##### Provided records

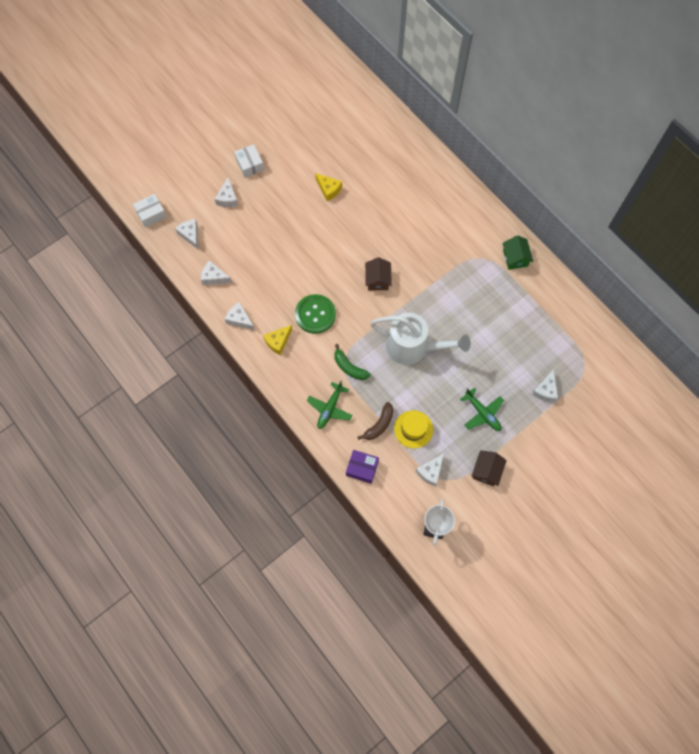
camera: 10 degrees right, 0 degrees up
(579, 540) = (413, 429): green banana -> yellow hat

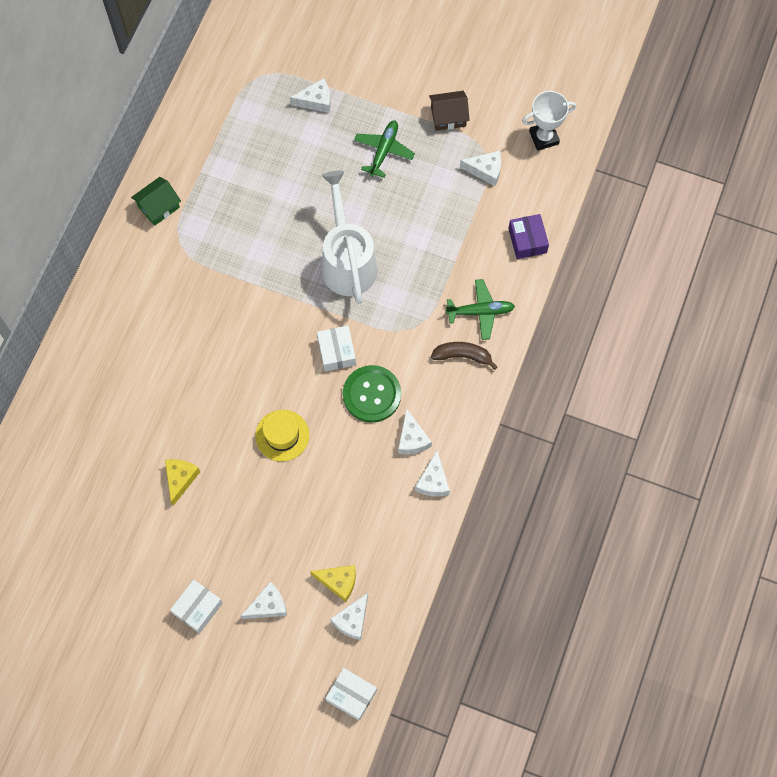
camera: 120 degrees left, 0 degrees up
(214, 277) = (395, 549): white cheese -> white cheese (412, 439)
(278, 341) = (434, 417): yellow cheese -> yellow cheese (338, 582)
(349, 367) = (416, 318): green banana -> none
(355, 309) = (336, 352): none -> white box
(377, 280) = (280, 347): brown house -> none
(379, 425) = (466, 249): brown banana -> brown banana (462, 356)
(413, 429) = (448, 211): yellow hat -> yellow hat (282, 435)

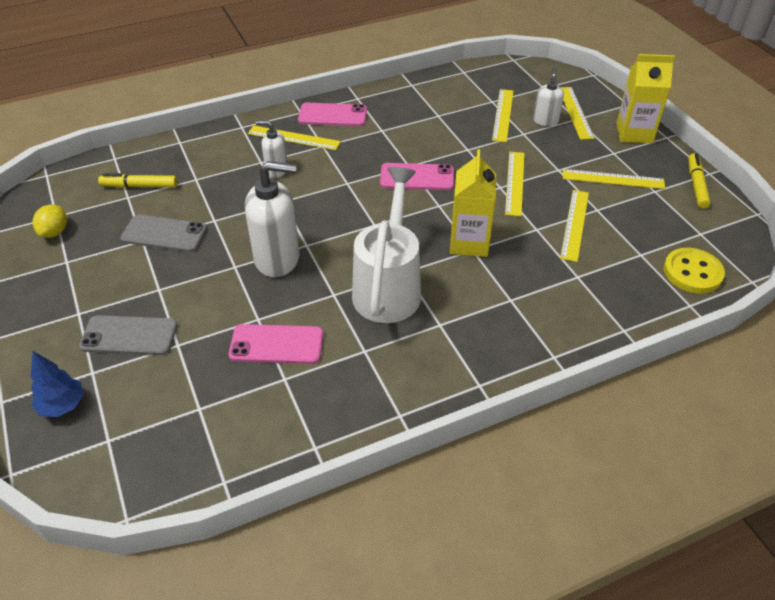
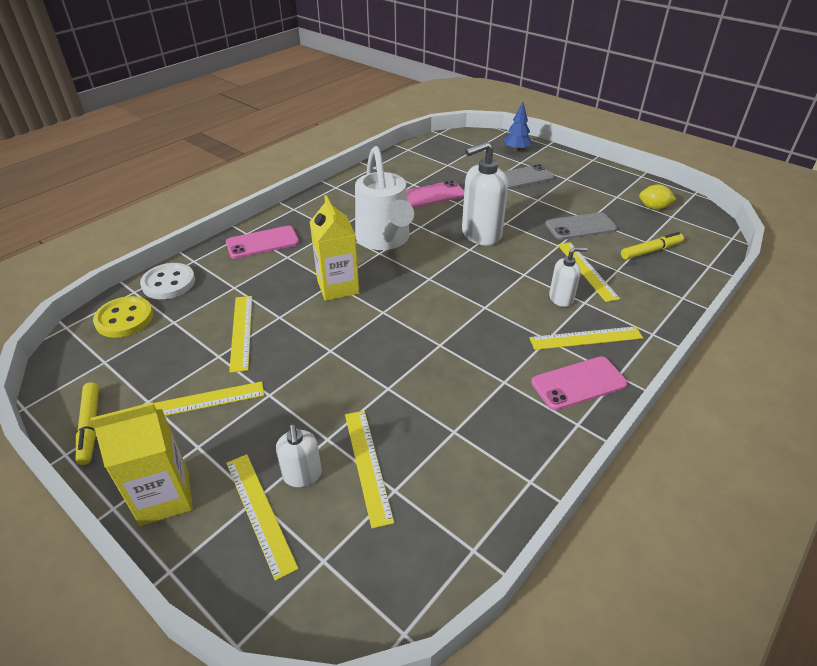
camera: 155 degrees right, 5 degrees down
(55, 232) = (653, 207): yellow lemon -> yellow lemon turned 60 degrees counterclockwise
(417, 177) = (422, 333): pink phone -> pink phone (262, 242)
(515, 183) = (316, 360): yellow ruler -> yellow ruler (587, 270)
(651, 304) = (168, 283): none -> white button

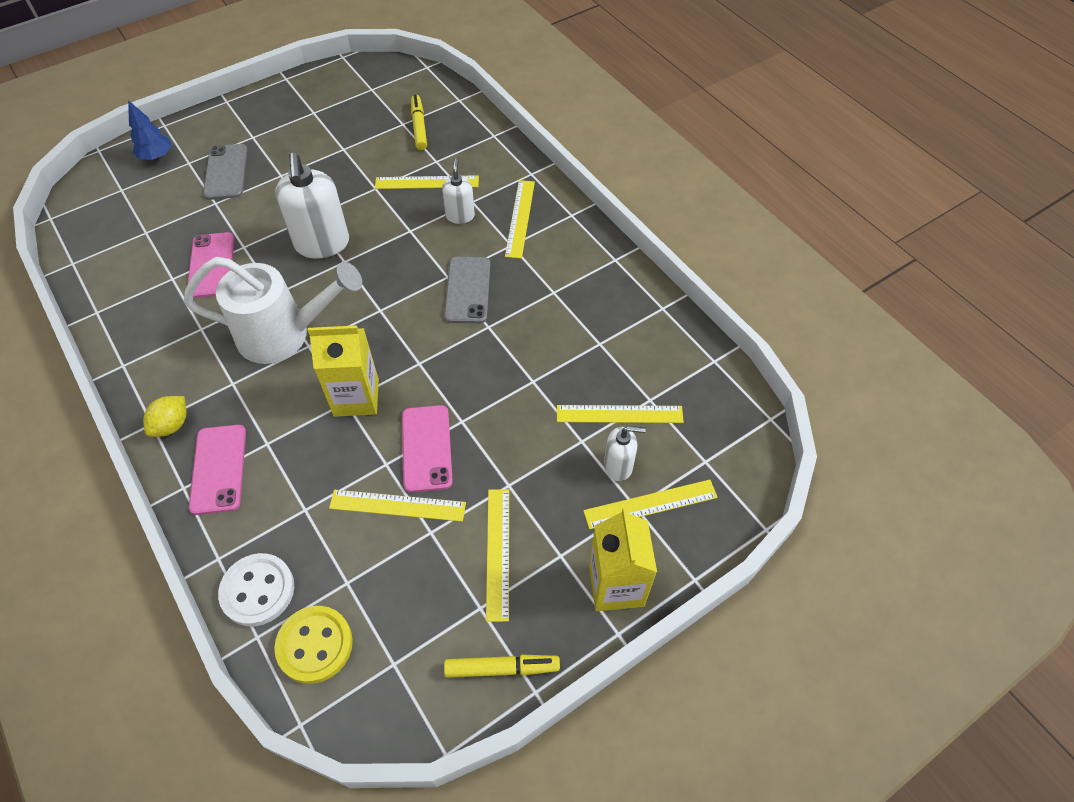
camera: 75 degrees left, 15 degrees up
(578, 383) = (572, 243): pink phone -> pink phone (426, 448)
(580, 226) = (352, 160): grey phone -> grey phone (467, 290)
(653, 207) = (350, 95): yellow lemon -> yellow lemon (172, 425)

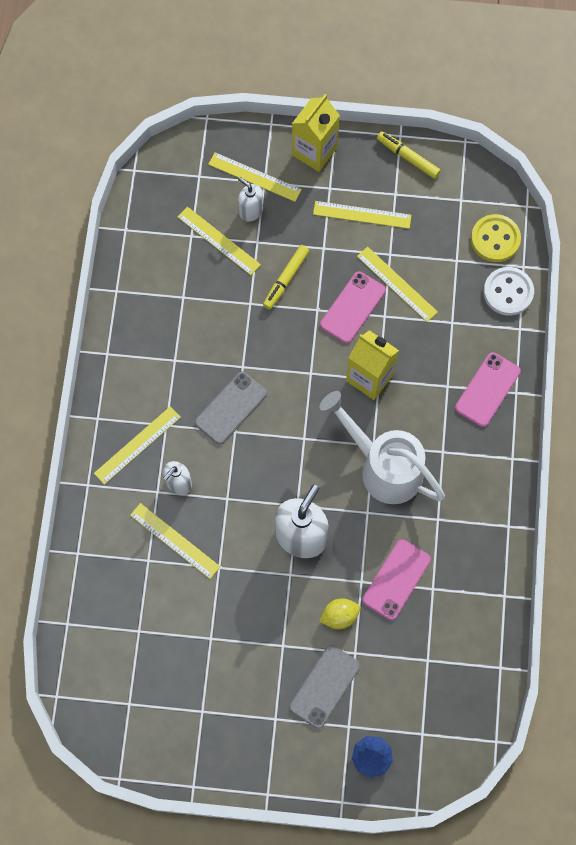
camera: 140 degrees left, 15 degrees up
(172, 425) = (499, 446): yellow lemon -> yellow lemon (339, 616)
(419, 127) = (128, 615): yellow marker -> yellow marker (286, 279)
(498, 552) = (362, 214): yellow ruler -> yellow ruler turned 60 degrees clockwise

##########

Work item
Your copy should hold only the lines above from the one containing "(355, 309) = (336, 352): none -> white box" through the one containing "(578, 383) = (572, 243): pink", exactly as written and free of pictures.

Exercise result
(355, 309) = (336, 352): none -> white box
(377, 280) = (280, 347): brown house -> none
(379, 425) = (466, 249): brown banana -> brown banana (462, 356)
(413, 429) = (448, 211): yellow hat -> yellow hat (282, 435)

camera: 155 degrees right, 5 degrees down
(55, 232) = (653, 207): yellow lemon -> yellow lemon turned 60 degrees counterclockwise
(417, 177) = (422, 333): pink phone -> pink phone (262, 242)
(515, 183) = (316, 360): yellow ruler -> yellow ruler (587, 270)
(651, 304) = (168, 283): none -> white button

camera: 75 degrees left, 15 degrees up
(578, 383) = (572, 243): pink phone -> pink phone (426, 448)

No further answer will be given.